▶ **Brief**: Looking through the data, please report how many lines contain the string "grey", giving nothing but the number.

▶ **Dataset excerpt**:

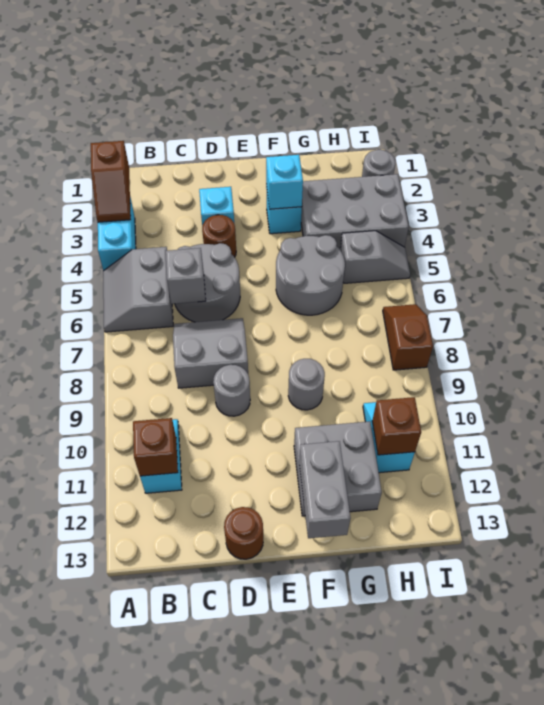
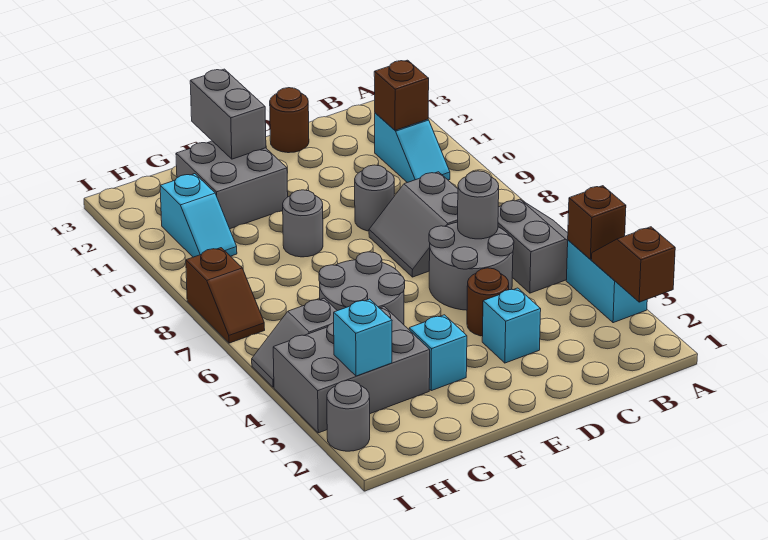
grey brick C6 level 2 -> grey round brick C6 level 2
grey slope C7:D8 level 1 top 8 -> grey slope C7:D8 level 1 top C
cyan brick F3 level 2 -> cyan brick H3 level 2
brown brick H11 level 2 -> brown brick A4 level 2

▶ **Task result**: 2